WHAT NEEDS TO BE DONE:
Output exactly the lines from the one with "(457, 175) = (523, 194): none -> brown ring" through the last line of the data below, both included, and nothing more.

BEGIN EXERCISE MATERIALS

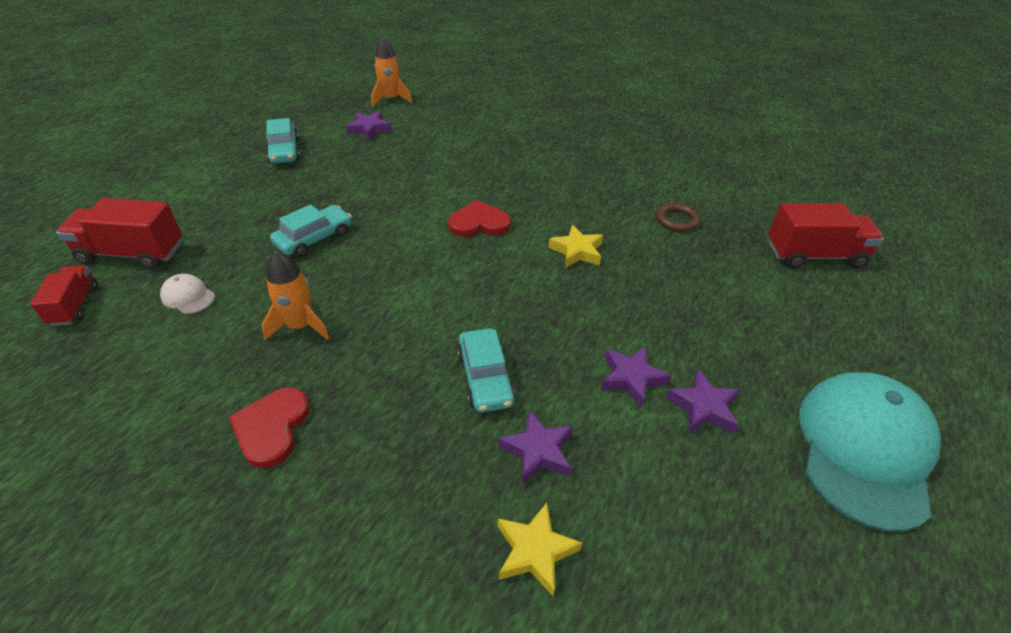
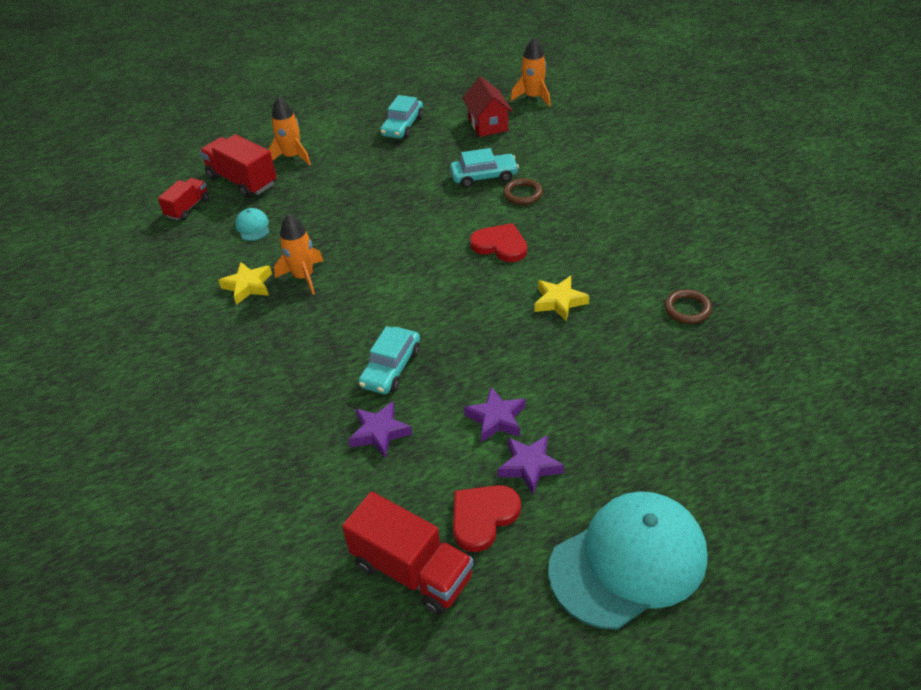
camera: 40 degrees right, 0 degrees up
(179, 211) = (292, 157): none -> orange rocket
(188, 296) = (253, 227): white cap -> turquoise cap
(272, 428) = (236, 338): red heart -> red heart (483, 517)
(314, 238) = (364, 212): turquoise car -> turquoise car (484, 176)
(369, 129) = (488, 124): purple star -> red house
(457, 175) = (523, 194): none -> brown ring
(535, 551) = (321, 488): yellow star -> yellow star (248, 286)
(814, 255) = (794, 398): red truck -> red truck (412, 571)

END EXERCISE MATERIALS

SOLVED PROBLEM:
(457, 175) = (523, 194): none -> brown ring
(535, 551) = (321, 488): yellow star -> yellow star (248, 286)
(814, 255) = (794, 398): red truck -> red truck (412, 571)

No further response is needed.